WORK REQUIRED: Please filter the data down to the lines that include the word "orange" and copy them.

SOURCE MATERIAL:
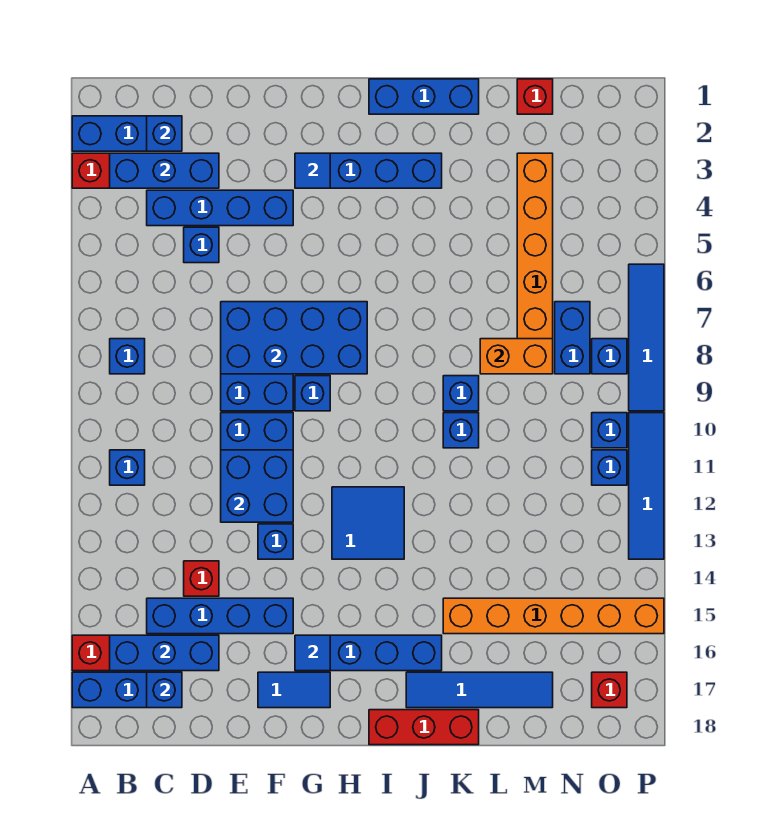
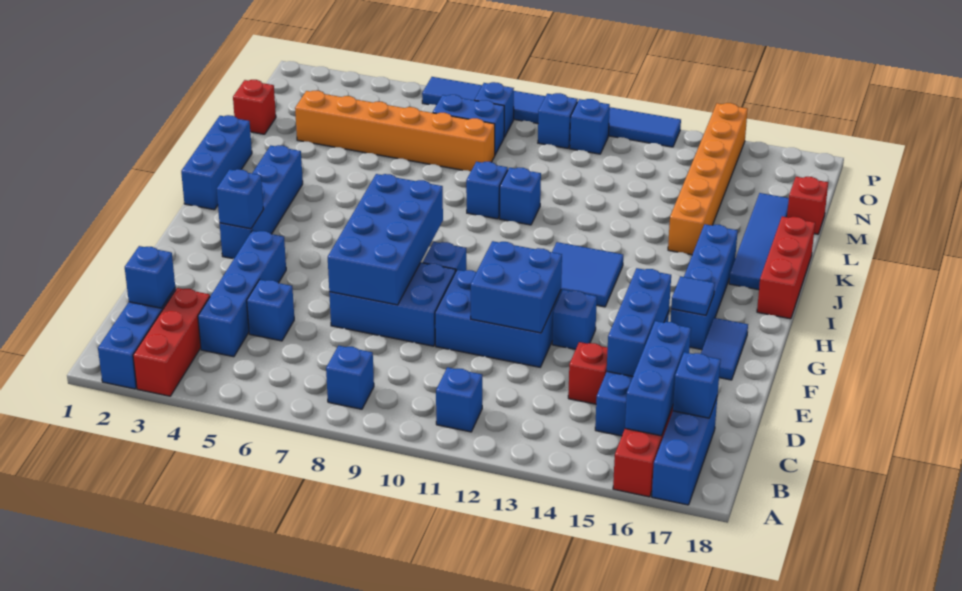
blue brick B3:D3 level 2 -> blue brick D15:F15 level 2
blue tile G3 level 2 -> blue brick G3 level 2
orange brick L8:M8 level 2 -> none
red brick O17 level 1 -> red brick M18 level 1

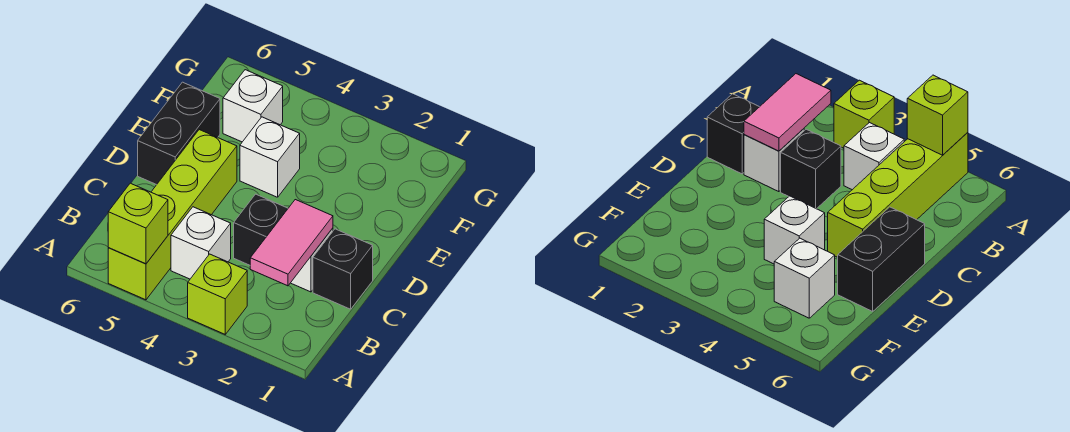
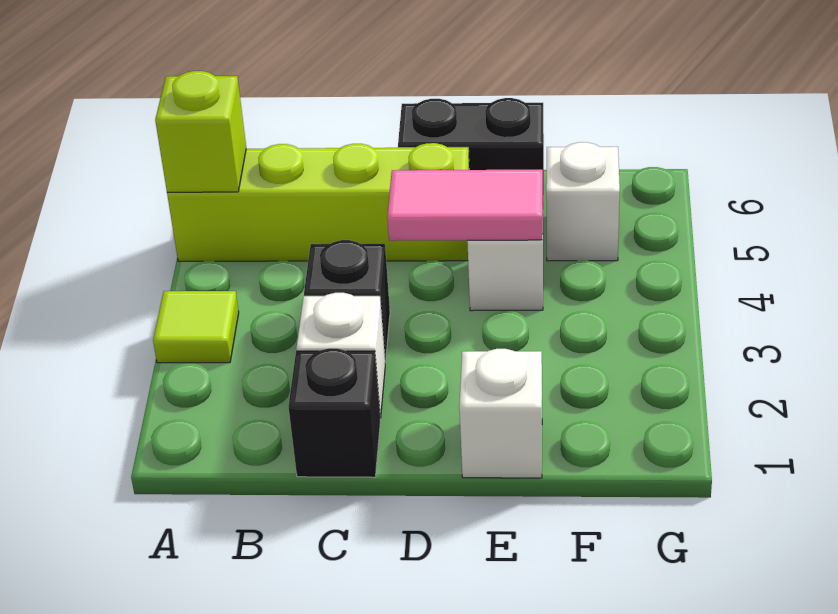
lime brick A3 level 1 -> lime tile A3 level 1
pink tile B2:C2 level 2 -> pink tile D4:E4 level 2
white brick B4 level 1 -> white brick E1 level 1

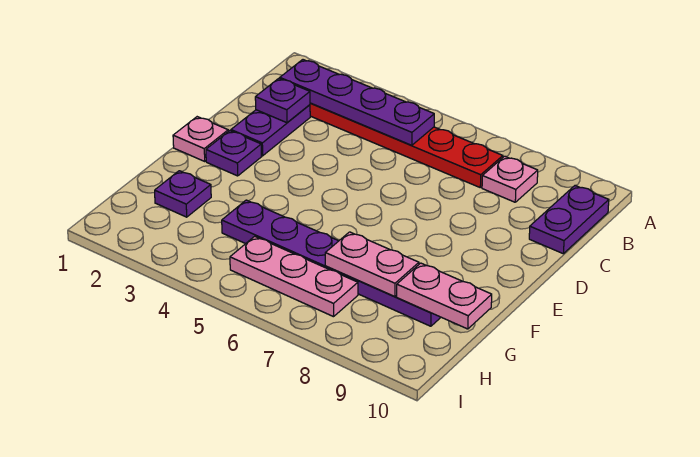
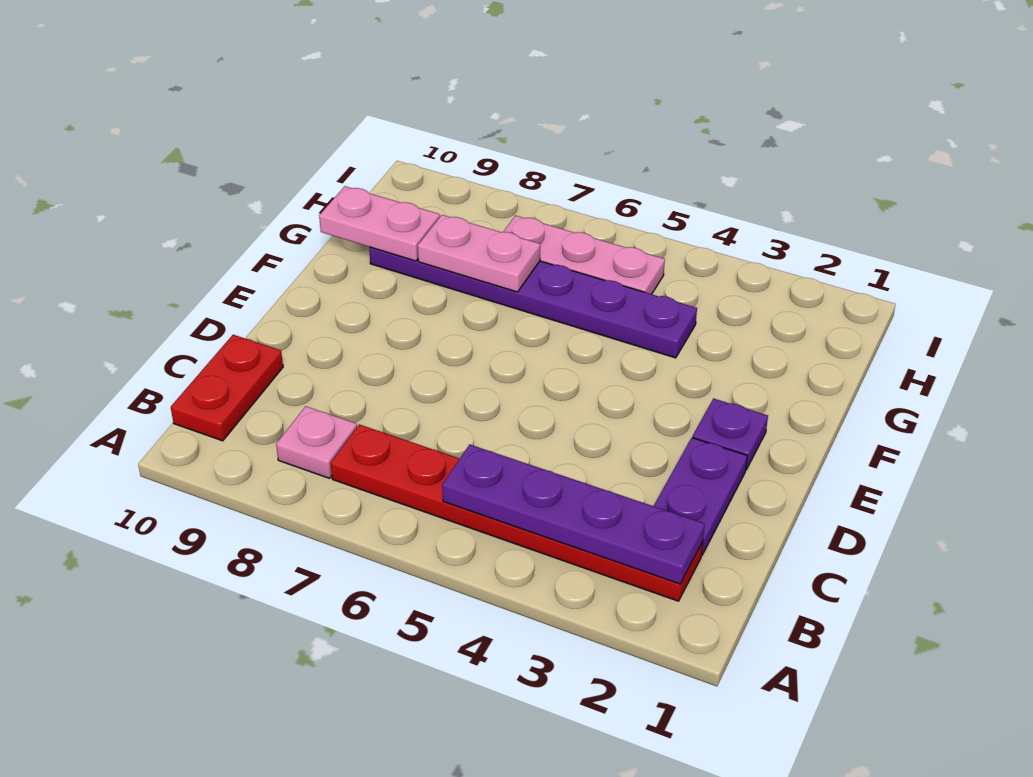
purple plate B10:C10 level 1 -> red plate B10:C10 level 1
purple plate C2 level 2 -> none
pink plate E1 level 1 -> none
purple plate G2 level 1 -> none

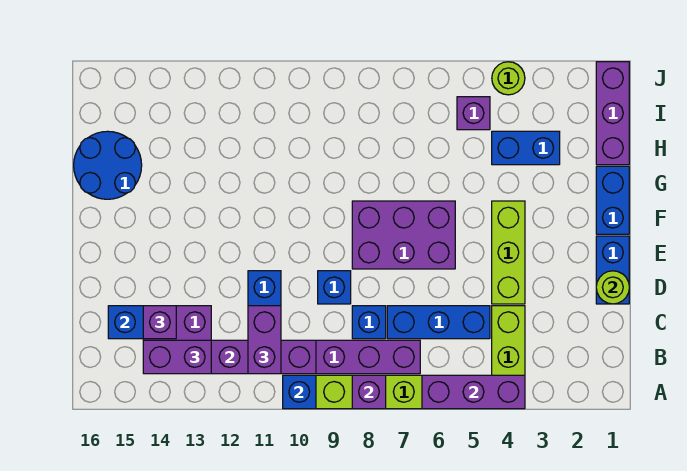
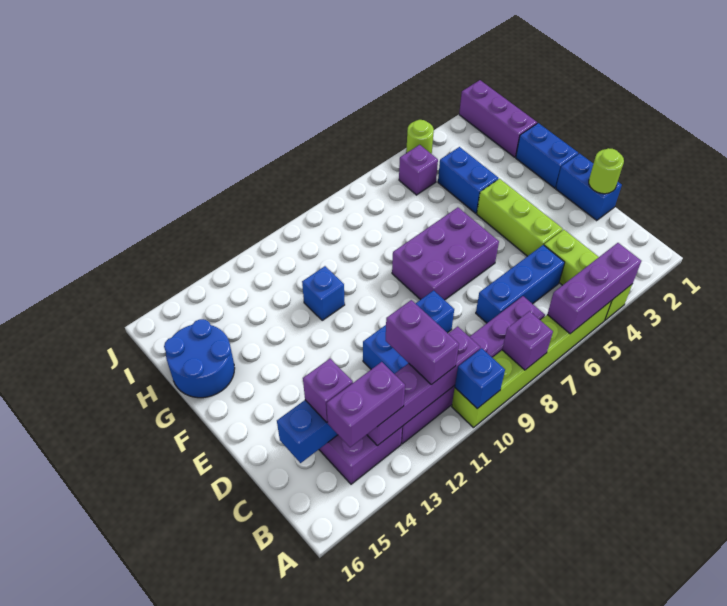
blue brick C8 level 1 -> blue brick G11 level 1
blue brick H3:H4 level 1 -> blue brick G4:H4 level 1

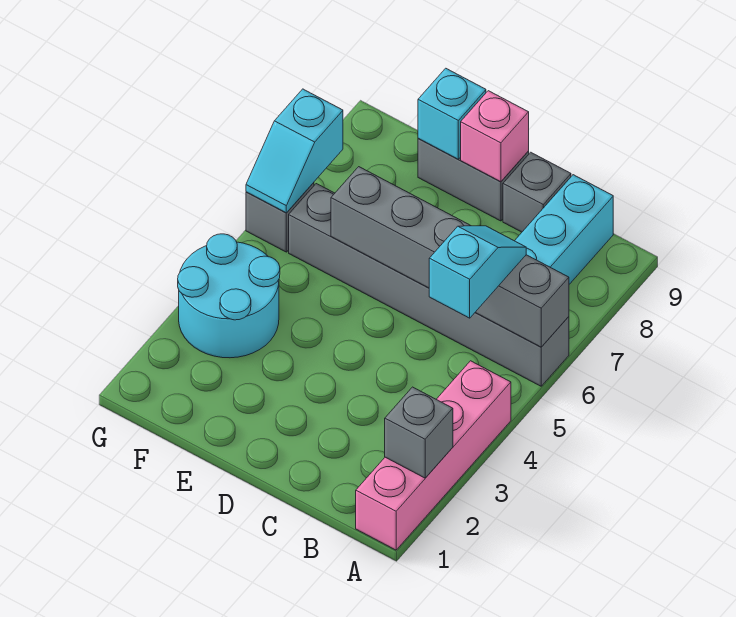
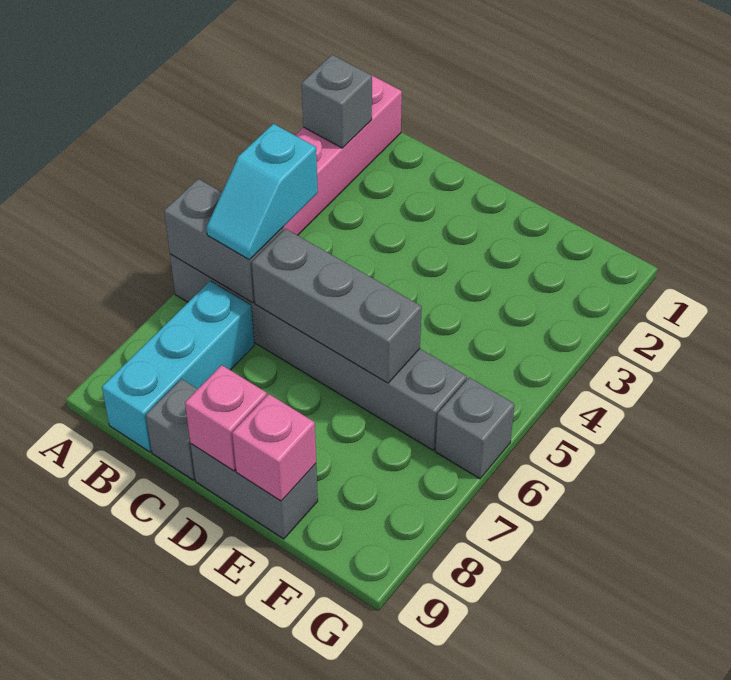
cyan brick E9 level 2 -> pink brick E9 level 2
cyan round brick F3:G4 level 1 -> none
cyan slope G6:G7 level 2 top 7 -> none

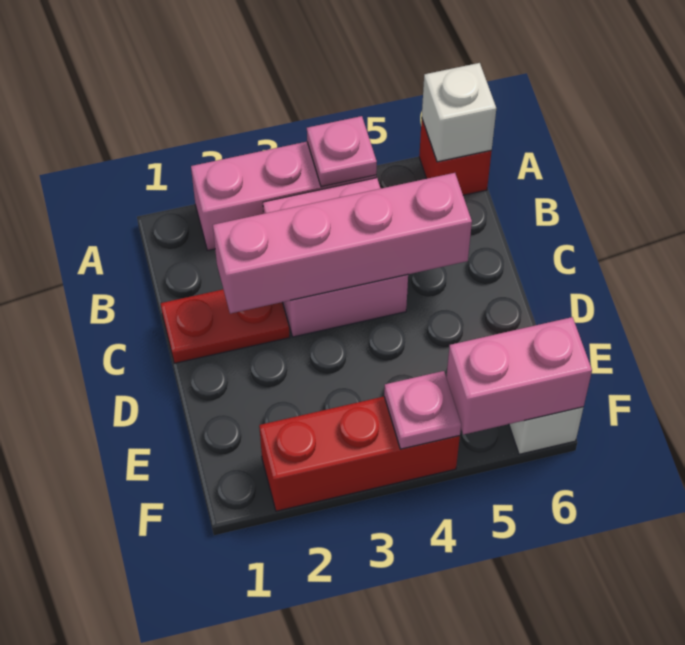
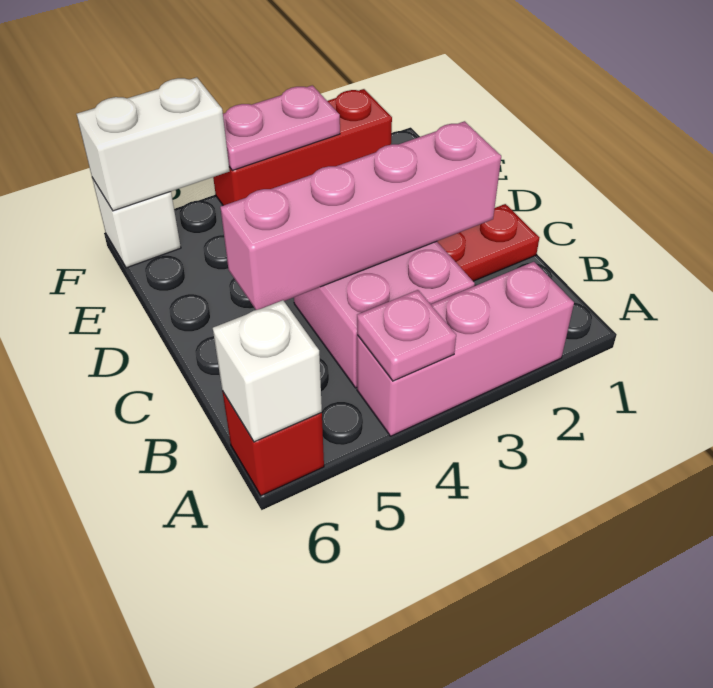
pink plate F4 level 2 -> pink plate F3:F4 level 2
pink brick F5:F6 level 2 -> white brick F5:F6 level 2

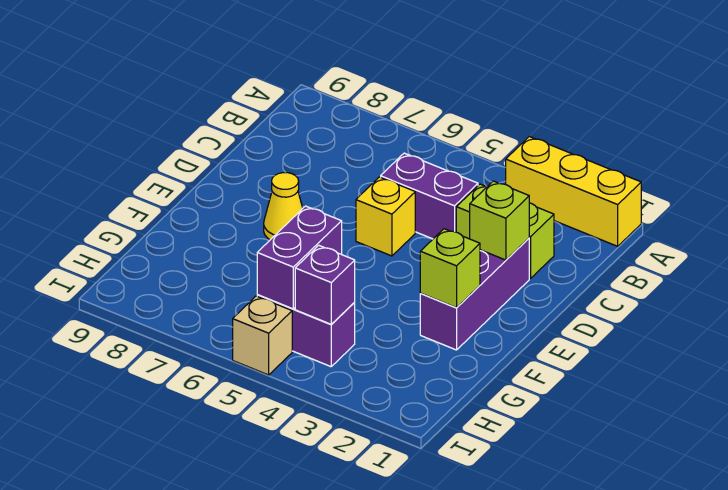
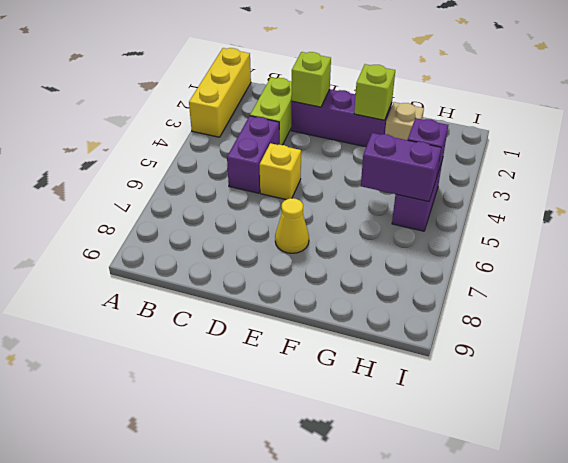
tan brick I5 level 1 -> tan brick G2 level 1

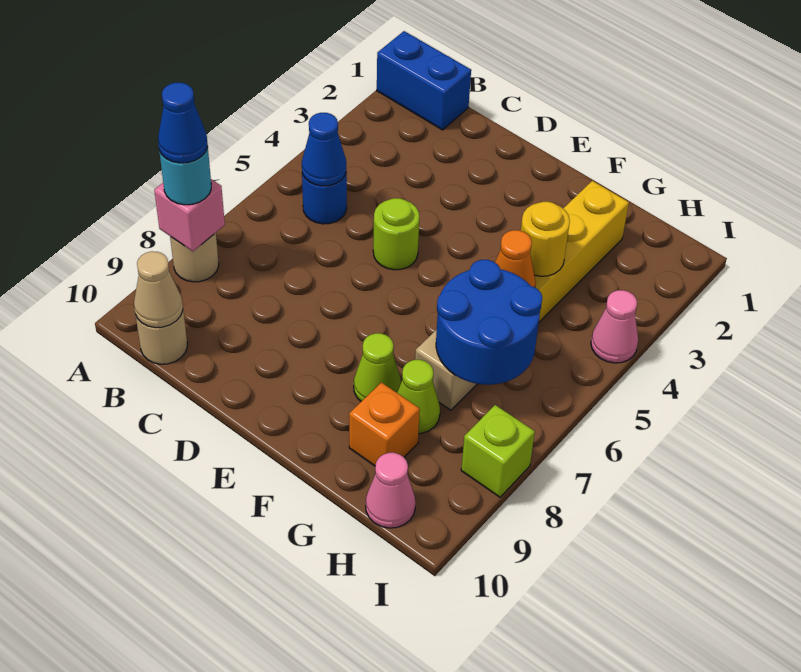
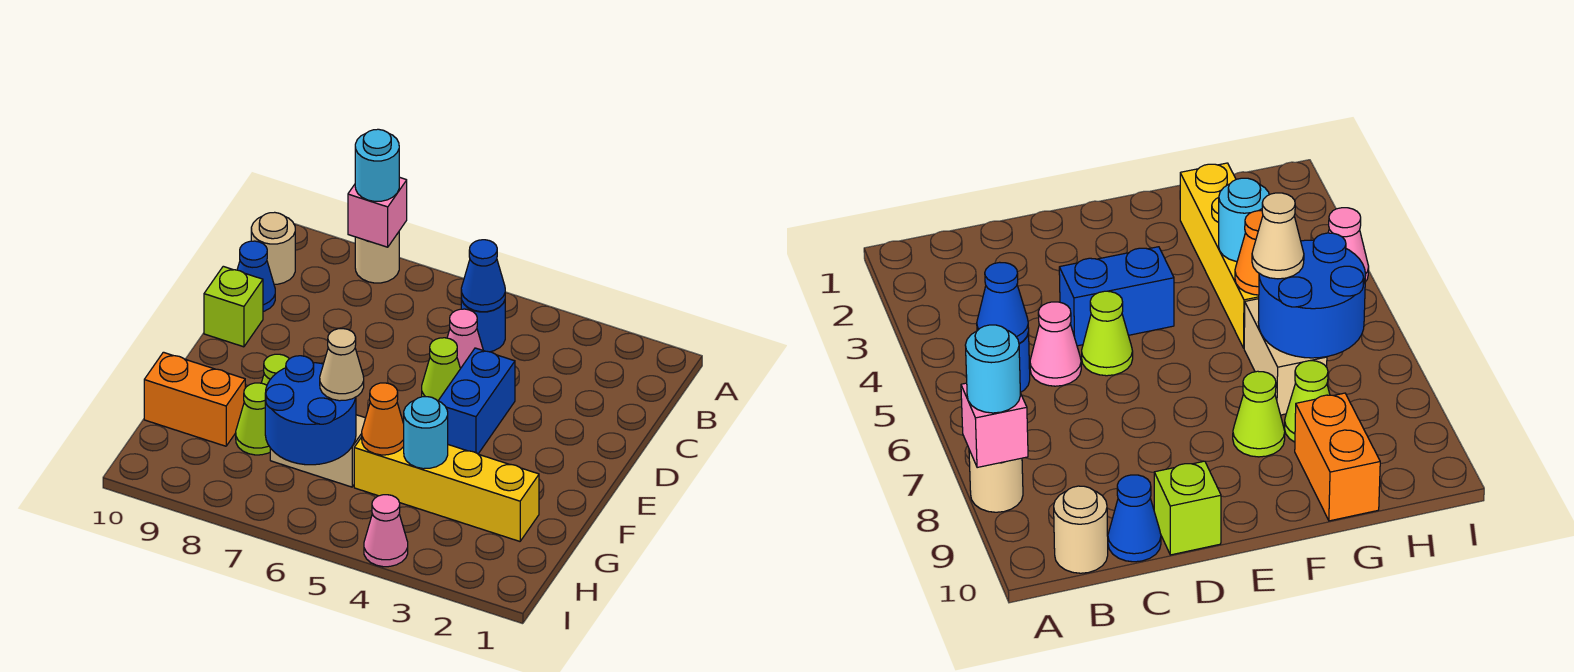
blue brick A1:B1 level 1 -> blue brick D4:E4 level 1
blue cone A8 level 4 -> blue cone C10 level 1
tan cone B10 level 2 -> tan cone G6 level 3
lime round brick D5 level 1 -> lime cone D5 level 1
yellow round brick G4 level 2 -> cyan round brick G4 level 2
orange brick G9 level 1 -> orange brick G9:G10 level 1
pink cone H10 level 1 -> pink cone C5 level 1
lime brick I8 level 1 -> lime brick D10 level 1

SOLUTION FOR THIS TASK:
orange brick L8:M8 level 2 -> none
orange brick G9 level 1 -> orange brick G9:G10 level 1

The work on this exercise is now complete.